··· SUPPLIED RECORDS
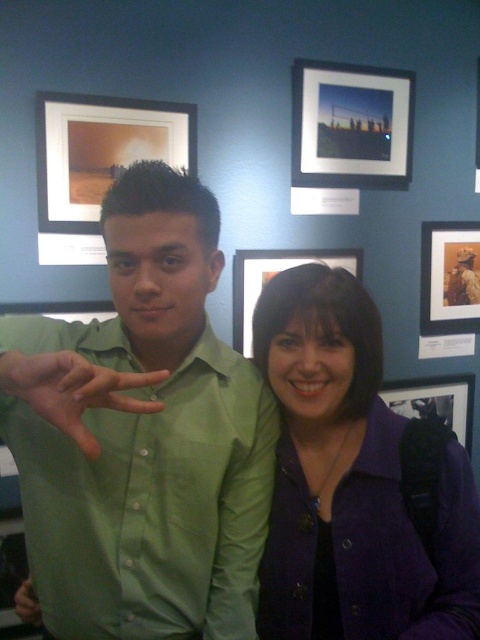
Can you confirm if matte glass picture frame at upper center is wider than matte plastic picture frame at center?

No.

Which is in front, point (326, 150) or point (260, 285)?

Point (260, 285)

In order to click on matte glass picture frame at upper center in this screenshot , I will do click(x=350, y=124).

Does purple fabric jacket at center have a greater width compared to matte green shirt at lower left?

Yes, purple fabric jacket at center is wider than matte green shirt at lower left.

Which is behind, point (367, 296) or point (25, 580)?

The point (25, 580) is more distant.

Where is `purple fabric jacket at center`? purple fabric jacket at center is located at coordinates (357, 481).

Can you confirm if matte wooden frame at upper left is shorter than matte glass picture frame at upper center?

In fact, matte wooden frame at upper left may be taller than matte glass picture frame at upper center.

Locate an element on the screen. matte wooden frame at upper left is located at coordinates (100, 150).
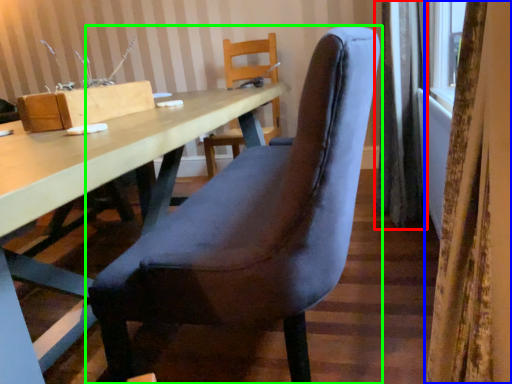
Question: Which is farther away from curtain (highlighted by a red box)? curtain (highlighted by a blue box) or chair (highlighted by a green box)?

Choices:
 (A) curtain
 (B) chair

Answer: (A)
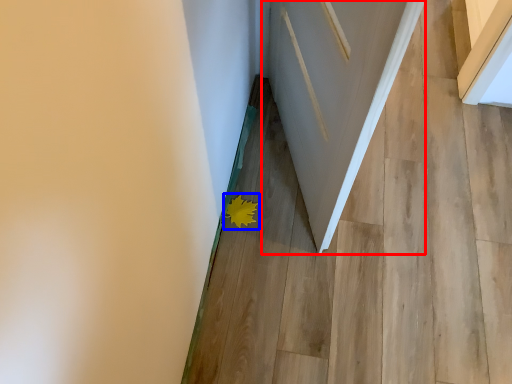
Question: Among these objects, which one is nearest to the camera, door (highlighted by a red box) or flower (highlighted by a blue box)?

Choices:
 (A) door
 (B) flower

Answer: (A)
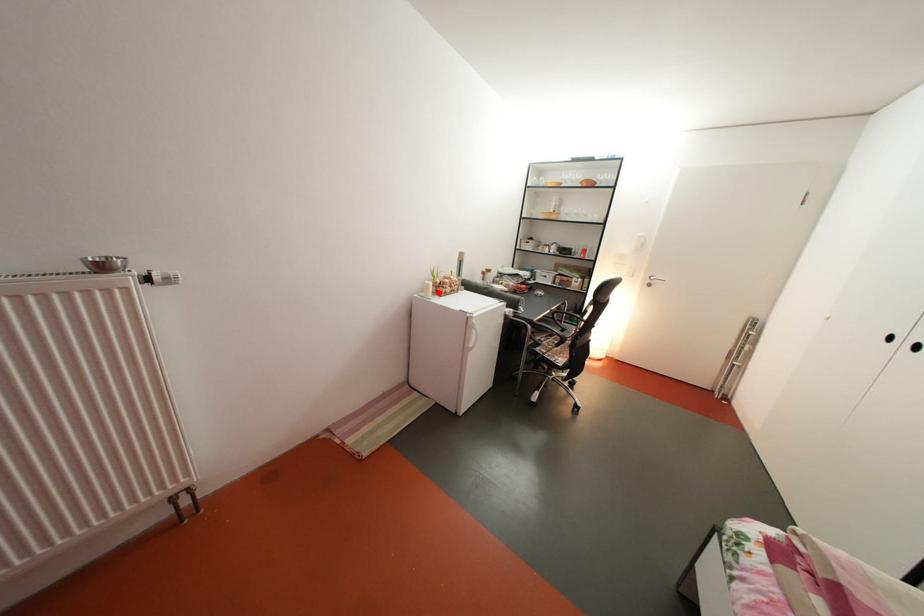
······
Count the lines in the entries above that contain the string "located", matching case exactly, and reply with the number alone.

2